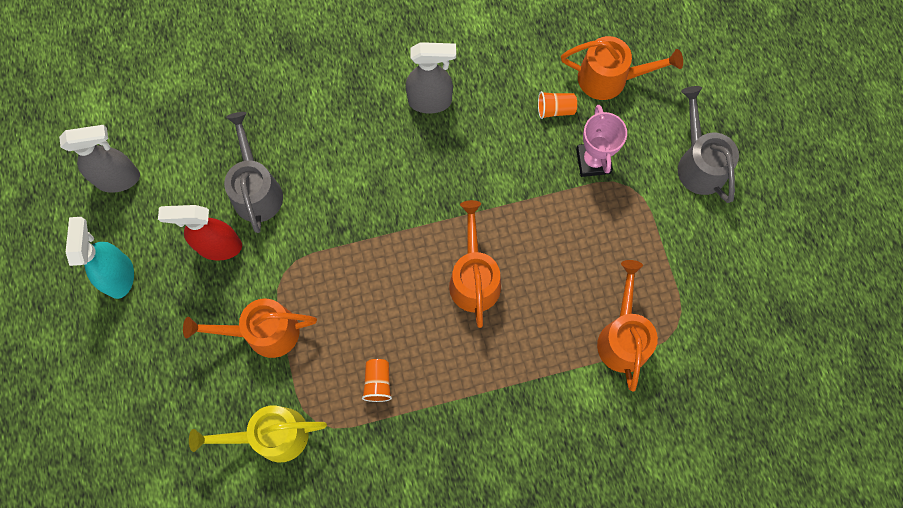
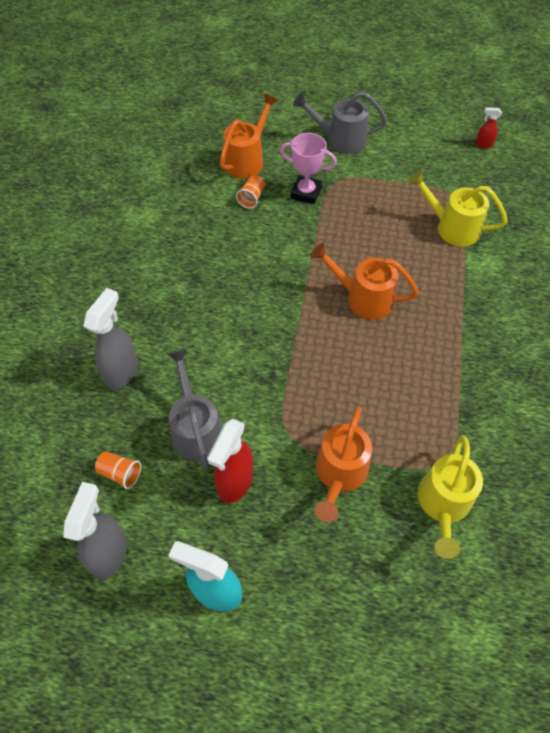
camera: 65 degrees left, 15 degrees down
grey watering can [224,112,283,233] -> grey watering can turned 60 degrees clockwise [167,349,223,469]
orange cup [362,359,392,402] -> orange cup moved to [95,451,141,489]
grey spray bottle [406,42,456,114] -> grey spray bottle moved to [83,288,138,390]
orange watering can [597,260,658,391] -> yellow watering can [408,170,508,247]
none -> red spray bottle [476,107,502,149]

════════

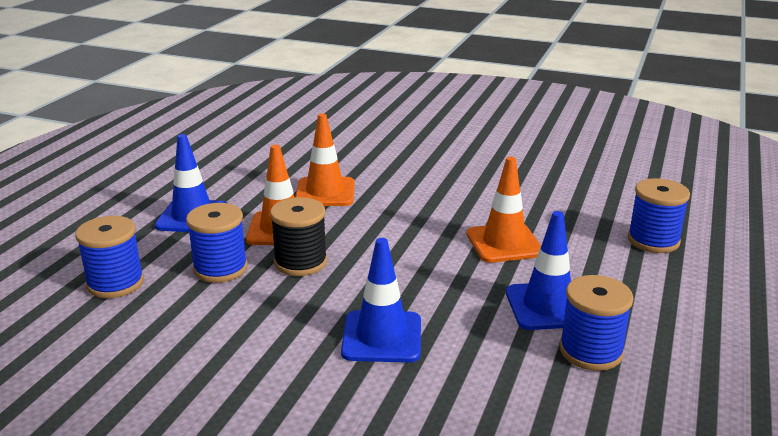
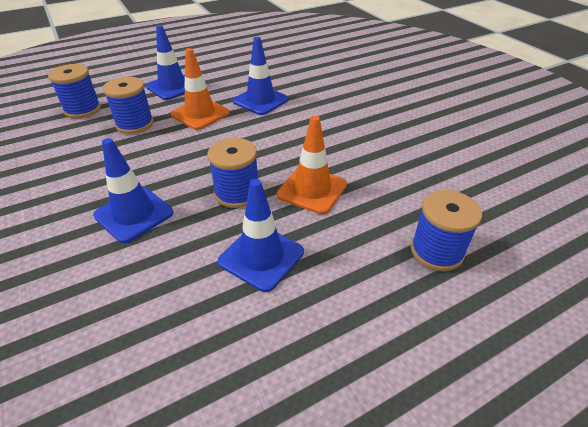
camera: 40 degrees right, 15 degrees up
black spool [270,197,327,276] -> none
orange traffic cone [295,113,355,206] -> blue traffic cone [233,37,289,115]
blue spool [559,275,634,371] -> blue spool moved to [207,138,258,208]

════════

### Required action
Go through the data, and copy each line in which the word "camera" appears.

### Reply to the task
camera: 65 degrees left, 15 degrees down
camera: 40 degrees right, 15 degrees up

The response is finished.